Given information ▸
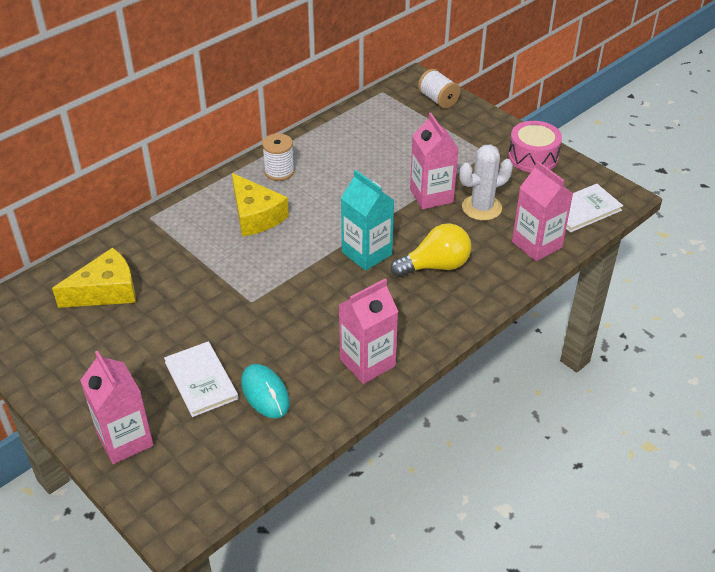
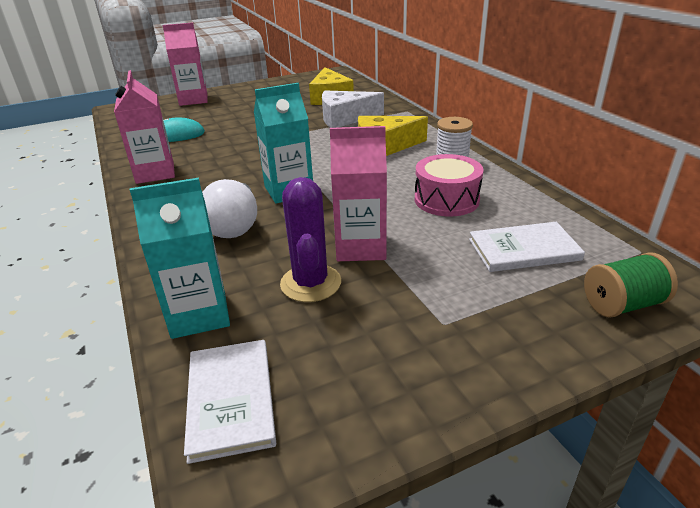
camera: 110 degrees right, 10 degrees down
(182, 260) = (345, 118): none -> white cheese
(201, 380) = (214, 119): white book -> white book (524, 249)
(435, 266) = (234, 226): yellow light bulb -> white light bulb
(438, 100) = (622, 304): white spool -> green spool
(481, 208) = (310, 283): white cactus -> purple cactus
(533, 157) = (413, 380): pink drum -> pink drum (446, 200)
(536, 245) = (199, 314): pink carton -> turquoise carton

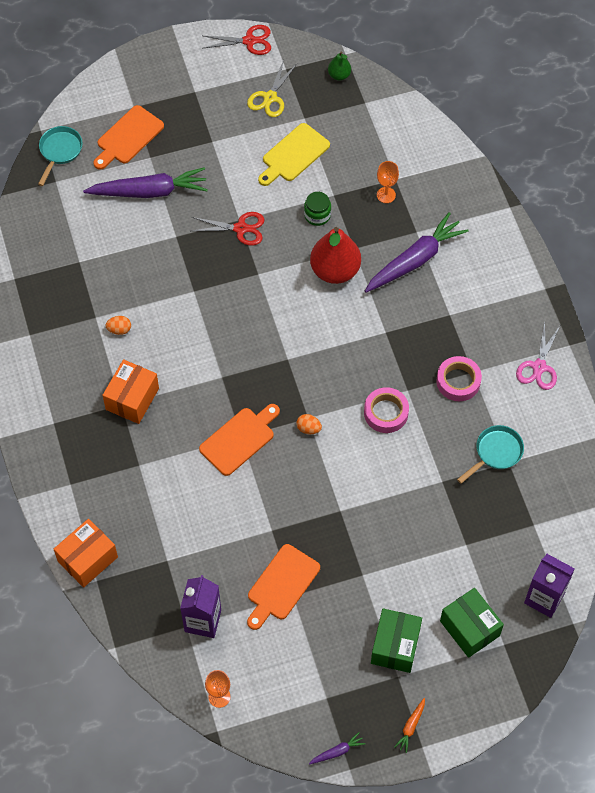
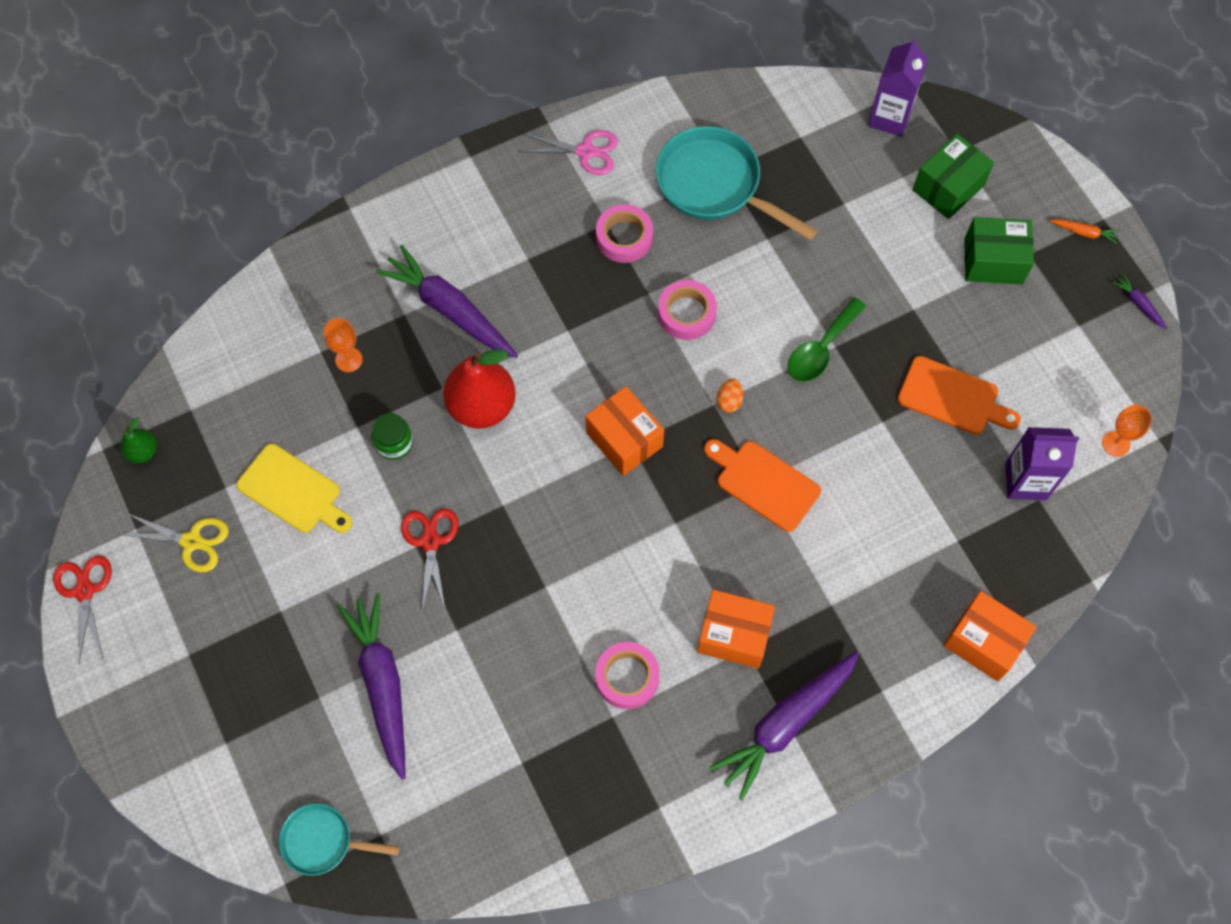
camera: 100 degrees left, 5 degrees up
(63, 419) = (785, 724): none -> purple carrot
(119, 330) = (627, 677): orange egg -> pink tape
(128, 137) = (285, 739): orange cutting board -> none
(291, 355) = (624, 439): none -> orange box
(340, 500) = (821, 349): none -> green spoon
(496, 453) = (715, 185): turquoise pan -> turquoise pan, size x1.75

Problem to solve ▸ Skipping any pictures, copy the line that holds "(481, 208) = (310, 283): white" and each line after it through the last line of the records, unchanged, and no other lines.

Solution to this exercise ▸
(481, 208) = (310, 283): white cactus -> purple cactus
(533, 157) = (413, 380): pink drum -> pink drum (446, 200)
(536, 245) = (199, 314): pink carton -> turquoise carton

camera: 100 degrees left, 5 degrees up
(63, 419) = (785, 724): none -> purple carrot
(119, 330) = (627, 677): orange egg -> pink tape
(128, 137) = (285, 739): orange cutting board -> none
(291, 355) = (624, 439): none -> orange box
(340, 500) = (821, 349): none -> green spoon
(496, 453) = (715, 185): turquoise pan -> turquoise pan, size x1.75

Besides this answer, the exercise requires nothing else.